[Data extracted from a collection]

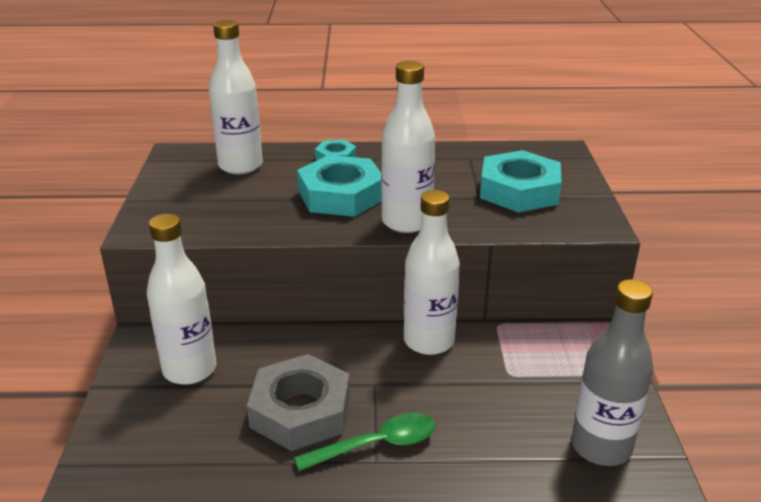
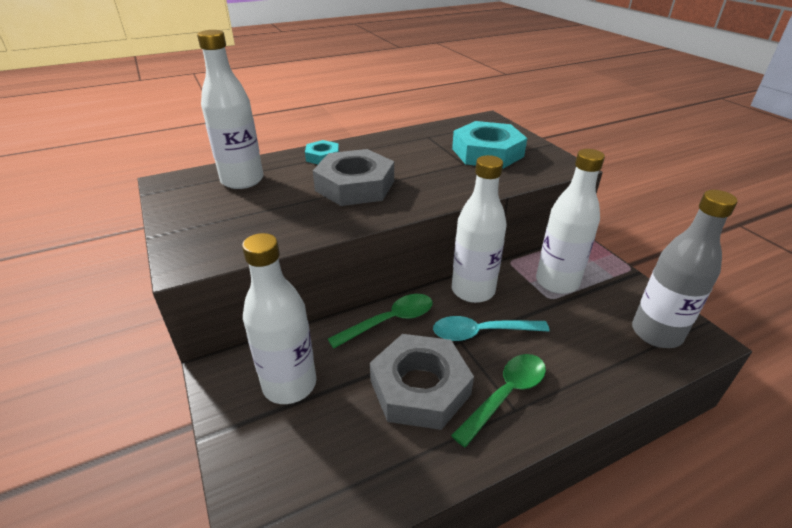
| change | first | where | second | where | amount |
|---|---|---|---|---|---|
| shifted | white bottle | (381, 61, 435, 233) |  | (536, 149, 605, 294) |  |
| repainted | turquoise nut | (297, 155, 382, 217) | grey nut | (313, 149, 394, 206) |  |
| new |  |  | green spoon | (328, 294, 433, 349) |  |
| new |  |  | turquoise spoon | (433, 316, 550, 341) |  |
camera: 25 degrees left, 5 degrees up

**PROBLEM:** Each line in the records above should be reproduced exactly; images are not copied.

**ANSWER TO THE EXERCISE:**
| change | first | where | second | where | amount |
|---|---|---|---|---|---|
| shifted | white bottle | (381, 61, 435, 233) |  | (536, 149, 605, 294) |  |
| repainted | turquoise nut | (297, 155, 382, 217) | grey nut | (313, 149, 394, 206) |  |
| new |  |  | green spoon | (328, 294, 433, 349) |  |
| new |  |  | turquoise spoon | (433, 316, 550, 341) |  |
camera: 25 degrees left, 5 degrees up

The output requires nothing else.